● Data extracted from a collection
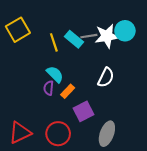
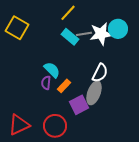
yellow square: (18, 30) -> (17, 28), turned -30
yellow line: (54, 42) -> (68, 13), moved, turned 60
gray ellipse: (107, 134) -> (94, 93), moved

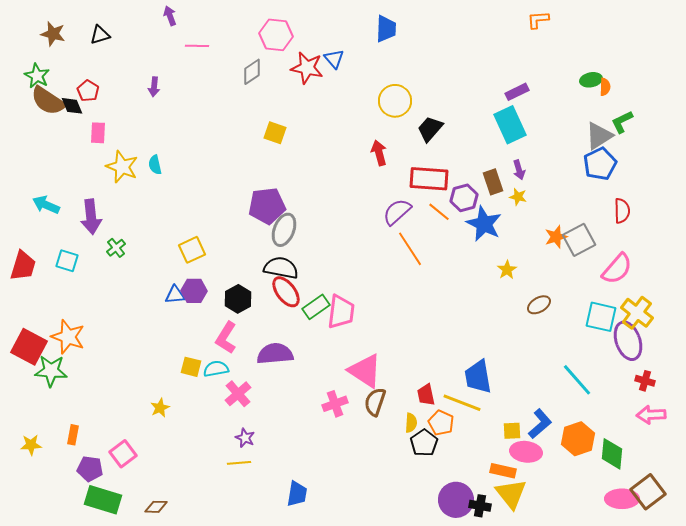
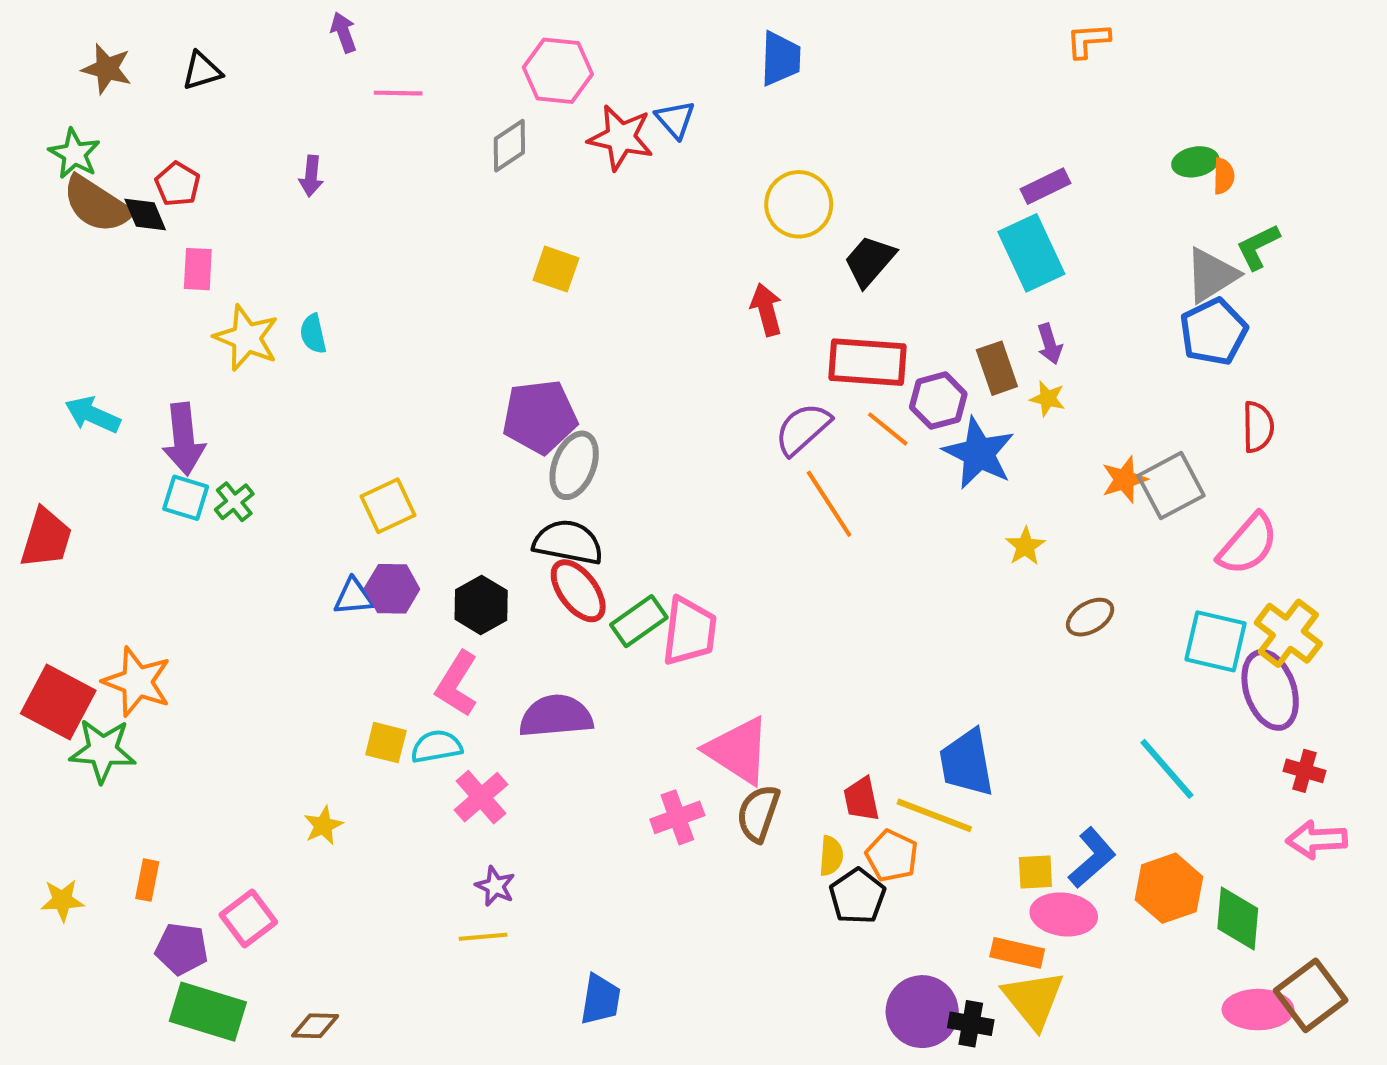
cyan square: (67, 261) -> (186, 498), moved

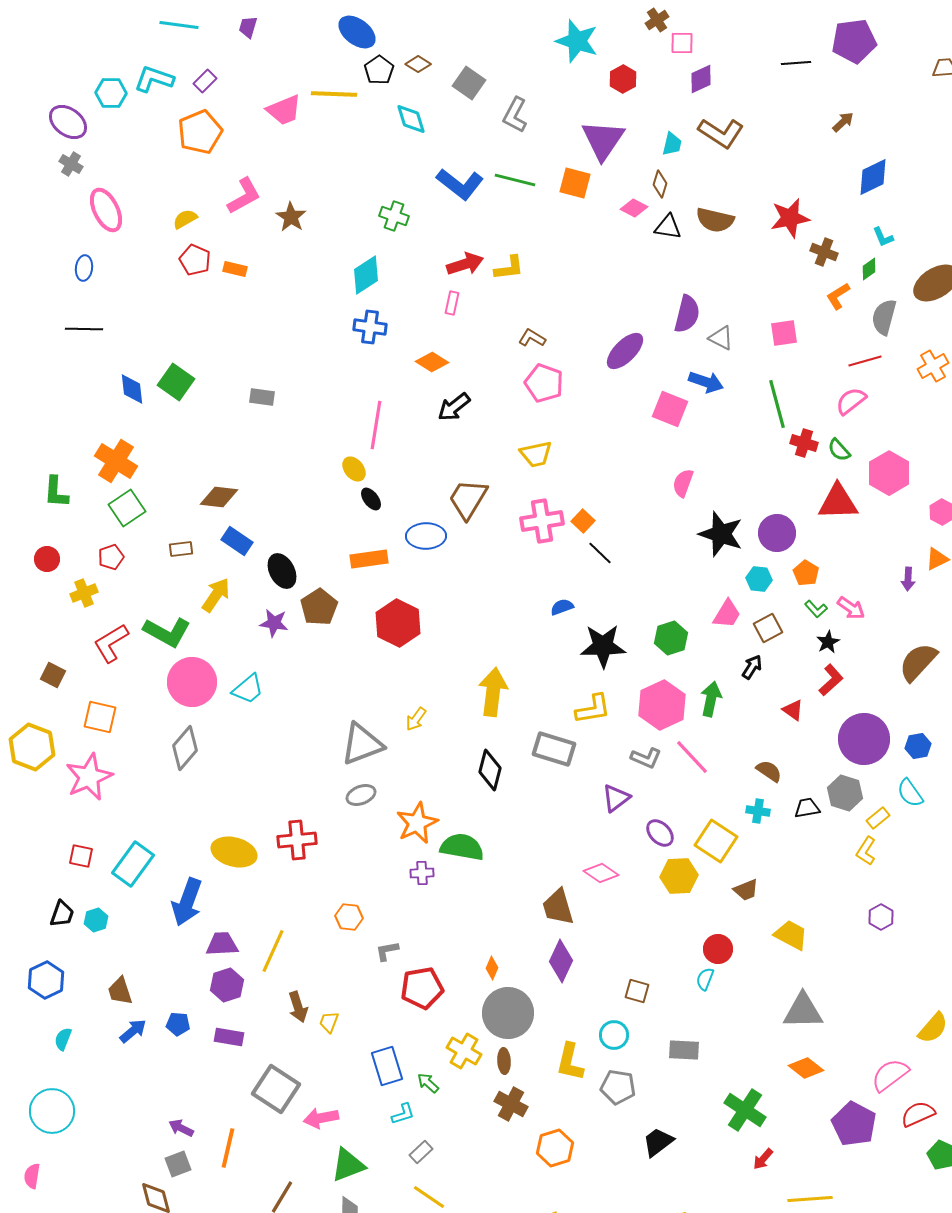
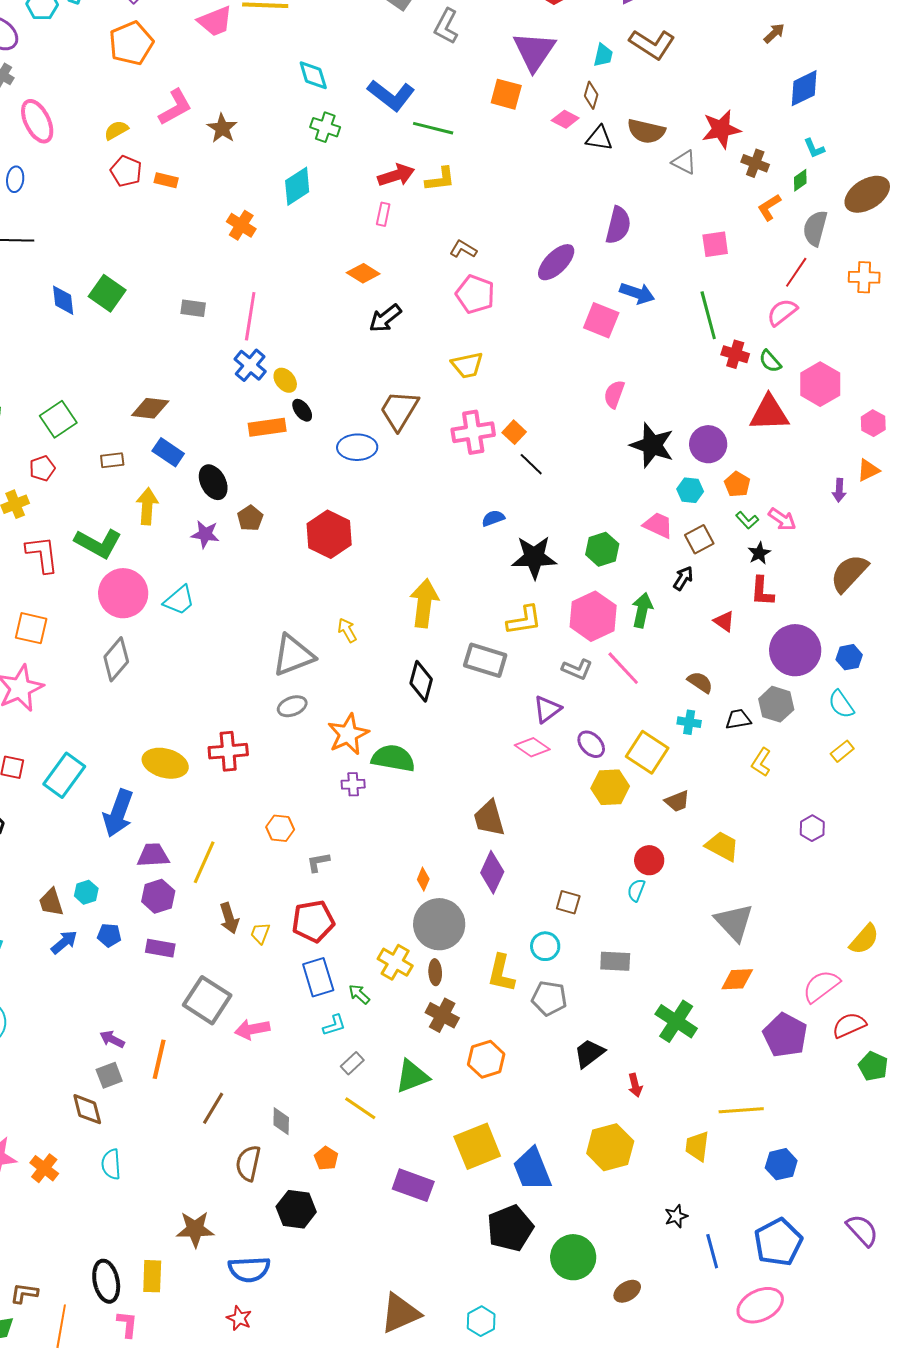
cyan diamond: (411, 119) -> (313, 75), moved
green line: (515, 180) -> (433, 128), moved
blue cross: (370, 327) -> (250, 365), moved, turned 32
gray triangle: (721, 338) -> (684, 162), moved
red line: (865, 361) -> (796, 272), turned -40
orange cross: (933, 366) -> (864, 277), turned 32
pink line: (376, 425) -> (250, 316), moved
orange cross: (116, 461) -> (241, 225), moved, size x0.7
orange rectangle: (369, 559) -> (267, 427), moved
yellow arrow: (216, 595) -> (147, 506), turned -30
brown pentagon: (319, 607) -> (250, 518), size x0.7
pink trapezoid: (727, 614) -> (658, 525), turned -96
red L-shape: (111, 643) -> (42, 554), turned 114
red L-shape: (831, 680) -> (762, 591), turned 136
yellow arrow: (416, 719) -> (347, 630), turned 115
yellow rectangle: (878, 818) -> (842, 751), moved
yellow L-shape: (866, 851) -> (761, 762), moved
pink diamond: (601, 873) -> (532, 747), moved
cyan hexagon: (96, 920) -> (86, 892), moved
red pentagon: (422, 988) -> (313, 921), moved
gray triangle: (803, 1011) -> (734, 922), turned 48
orange diamond: (806, 1068) -> (737, 979), turned -40
red arrow: (763, 1159) -> (635, 1085), moved, turned -55
green triangle: (348, 1165) -> (412, 1076), moved

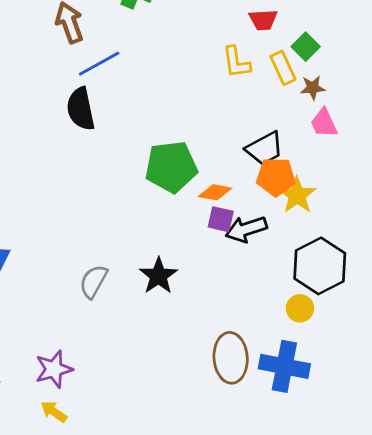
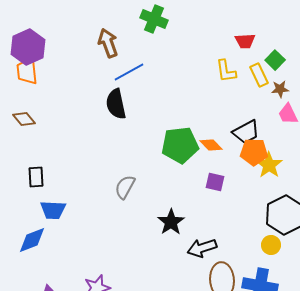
orange diamond: (215, 192) -> (211, 145), moved, turned 35
black arrow: (246, 229) -> (202, 248), moved
gray semicircle: (93, 281) -> (125, 187), moved

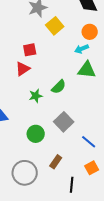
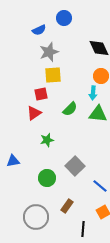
yellow square: (55, 26) -> (53, 75), moved, turned 36
cyan arrow: (82, 49) -> (93, 93), turned -64
green semicircle: (59, 87) -> (70, 109), moved

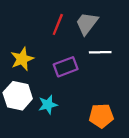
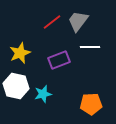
red line: (58, 24) -> (52, 22), turned 30

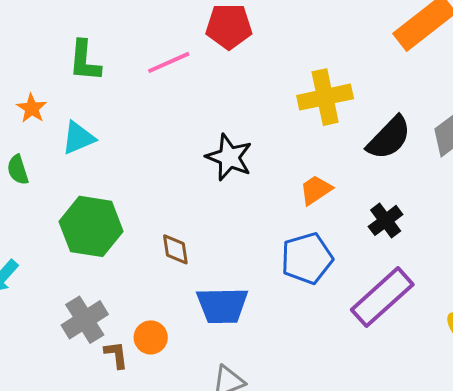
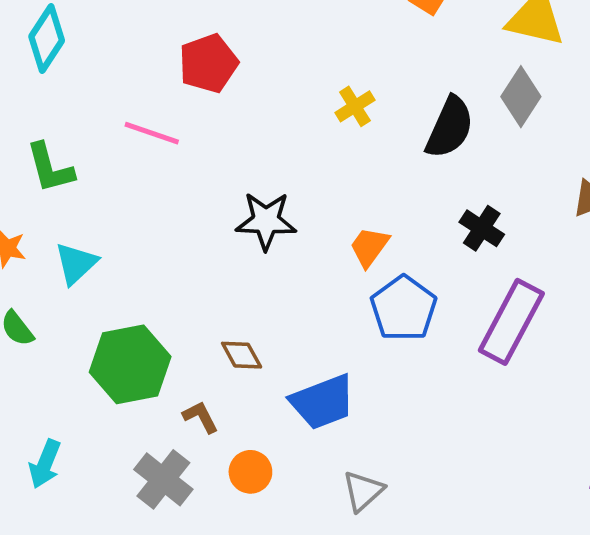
pink line: (169, 62) -> (152, 133), turned 63
yellow cross: (325, 97) -> (355, 106), size x0.6
orange trapezoid: (316, 190) -> (369, 247), moved
brown L-shape: (116, 355) -> (200, 417), moved

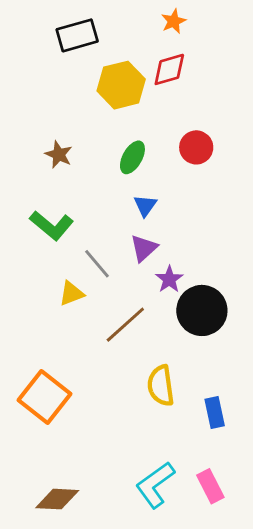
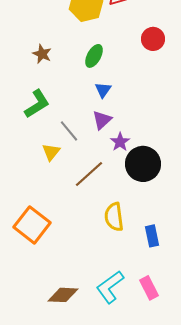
red circle: (196, 147) -> (153, 39), moved
green L-shape: (52, 225) -> (37, 104), turned -72
yellow triangle: (71, 293) -> (51, 152), turned -30
brown diamond: (57, 499) -> (63, 295), moved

● REQUIREMENT
Output the records above exactly as they are, leaving out the pictures.

● OUTPUT BELOW
yellow square: (18, 30) -> (17, 28), turned -30
yellow line: (54, 42) -> (68, 13), moved, turned 60
gray ellipse: (107, 134) -> (94, 93), moved

cyan square: (67, 261) -> (186, 498), moved

cyan diamond: (411, 119) -> (313, 75), moved
green line: (515, 180) -> (433, 128), moved
blue cross: (370, 327) -> (250, 365), moved, turned 32
gray triangle: (721, 338) -> (684, 162), moved
red line: (865, 361) -> (796, 272), turned -40
orange cross: (933, 366) -> (864, 277), turned 32
pink line: (376, 425) -> (250, 316), moved
orange cross: (116, 461) -> (241, 225), moved, size x0.7
orange rectangle: (369, 559) -> (267, 427), moved
yellow arrow: (216, 595) -> (147, 506), turned -30
brown pentagon: (319, 607) -> (250, 518), size x0.7
pink trapezoid: (727, 614) -> (658, 525), turned -96
red L-shape: (111, 643) -> (42, 554), turned 114
red L-shape: (831, 680) -> (762, 591), turned 136
yellow arrow: (416, 719) -> (347, 630), turned 115
yellow rectangle: (878, 818) -> (842, 751), moved
yellow L-shape: (866, 851) -> (761, 762), moved
pink diamond: (601, 873) -> (532, 747), moved
cyan hexagon: (96, 920) -> (86, 892), moved
red pentagon: (422, 988) -> (313, 921), moved
gray triangle: (803, 1011) -> (734, 922), turned 48
orange diamond: (806, 1068) -> (737, 979), turned -40
red arrow: (763, 1159) -> (635, 1085), moved, turned -55
green triangle: (348, 1165) -> (412, 1076), moved

orange diamond: (215, 192) -> (211, 145), moved, turned 35
black arrow: (246, 229) -> (202, 248), moved
gray semicircle: (93, 281) -> (125, 187), moved

yellow square: (55, 26) -> (53, 75), moved, turned 36
cyan arrow: (82, 49) -> (93, 93), turned -64
green semicircle: (59, 87) -> (70, 109), moved

red line: (58, 24) -> (52, 22), turned 30

pink line: (169, 62) -> (152, 133), turned 63
yellow cross: (325, 97) -> (355, 106), size x0.6
orange trapezoid: (316, 190) -> (369, 247), moved
brown L-shape: (116, 355) -> (200, 417), moved

red circle: (196, 147) -> (153, 39), moved
green L-shape: (52, 225) -> (37, 104), turned -72
yellow triangle: (71, 293) -> (51, 152), turned -30
brown diamond: (57, 499) -> (63, 295), moved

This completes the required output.